## Description of the task
Some lines hold the string "calculator". Copy all of them from the material that follows.

## Stored data
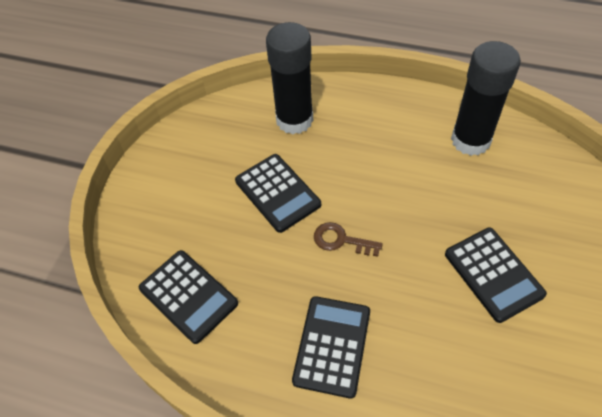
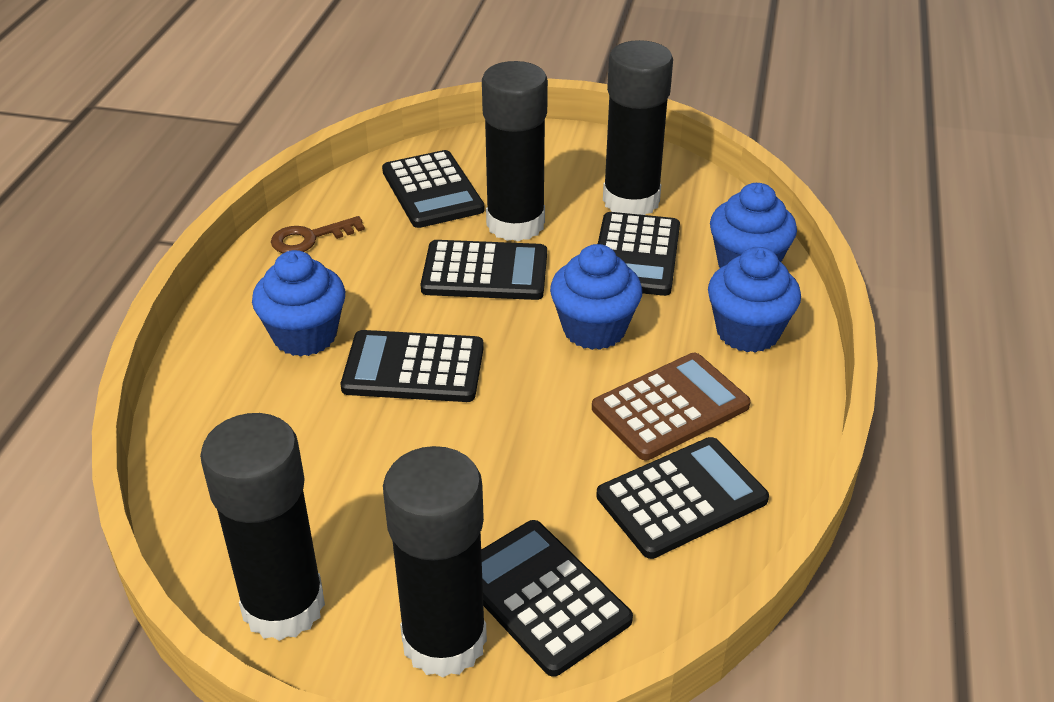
black calculator: 4 -> 6
black glue stick: 2 -> 4
blue cupcake: 0 -> 4
brown calculator: 0 -> 1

## Response to the task
black calculator: 4 -> 6
brown calculator: 0 -> 1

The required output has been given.